*** Begin section ***

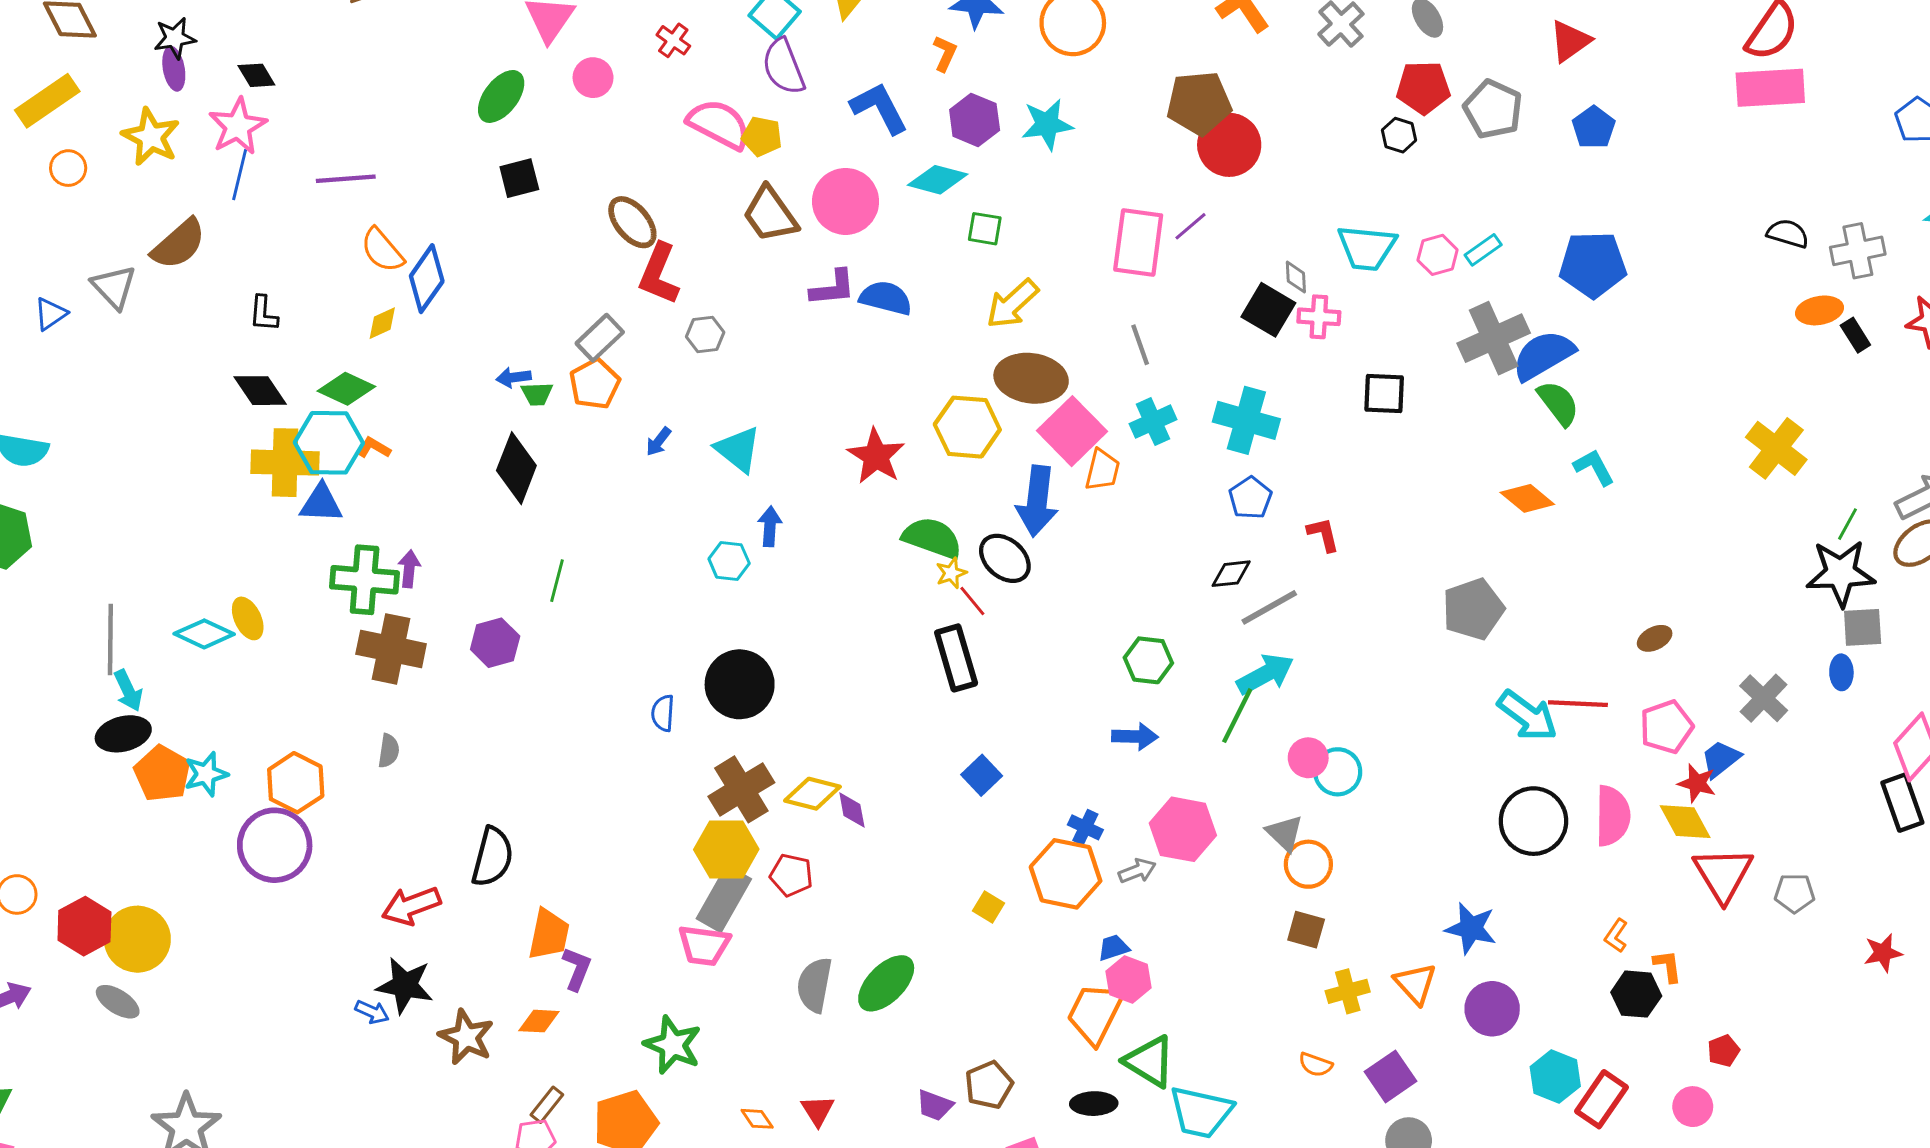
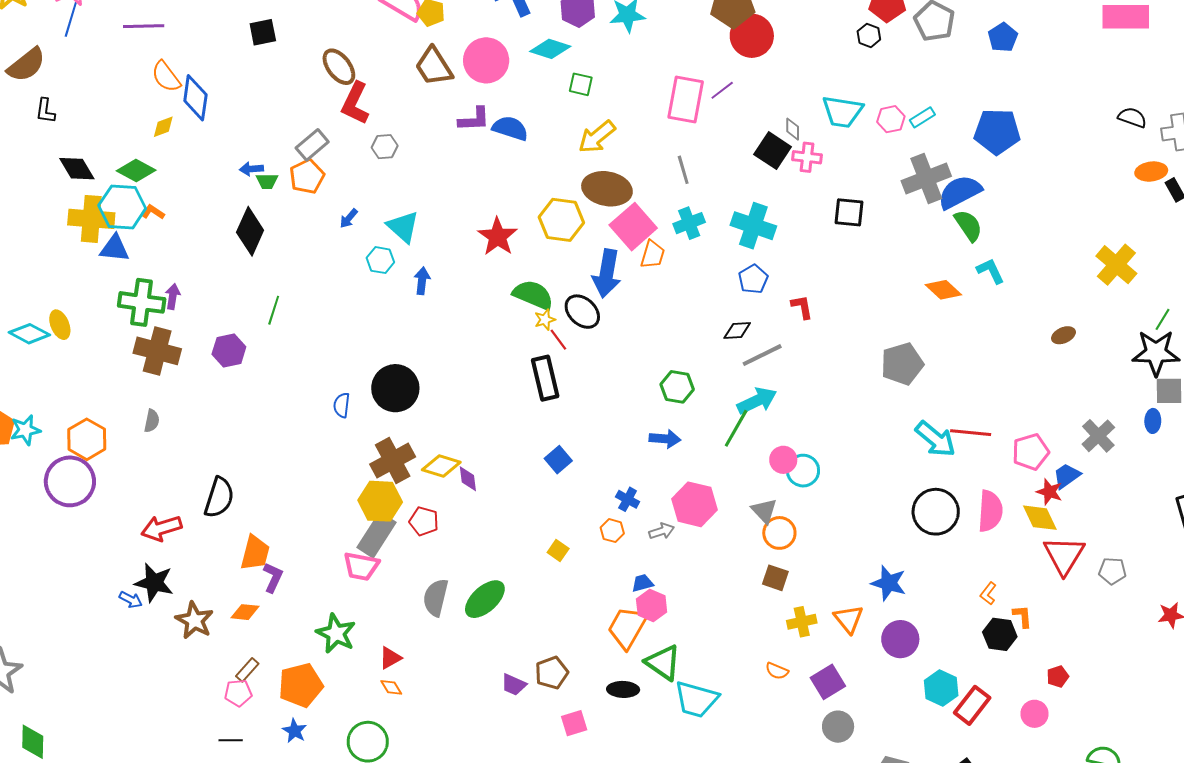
blue diamond: (427, 279) -> (195, 98), turned -30
black L-shape: (263, 314) -> (45, 111), moved
cyan hexagon: (729, 561) -> (380, 260), moved
brown ellipse: (1655, 638) -> (1063, 335), moved
orange hexagon: (1066, 874) -> (612, 531), size x0.5
red triangle: (818, 1111) -> (390, 658), moved, turned 30

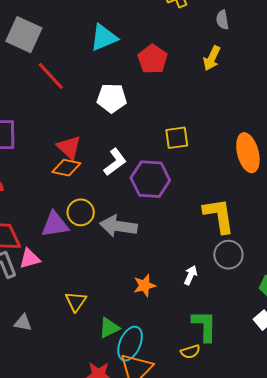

*** End section ***

Required work => Could you reproduce the listing above exactly and drop every picture?

Result of this exercise =>
blue diamond: (427, 279) -> (195, 98), turned -30
black L-shape: (263, 314) -> (45, 111), moved
cyan hexagon: (729, 561) -> (380, 260), moved
brown ellipse: (1655, 638) -> (1063, 335), moved
orange hexagon: (1066, 874) -> (612, 531), size x0.5
red triangle: (818, 1111) -> (390, 658), moved, turned 30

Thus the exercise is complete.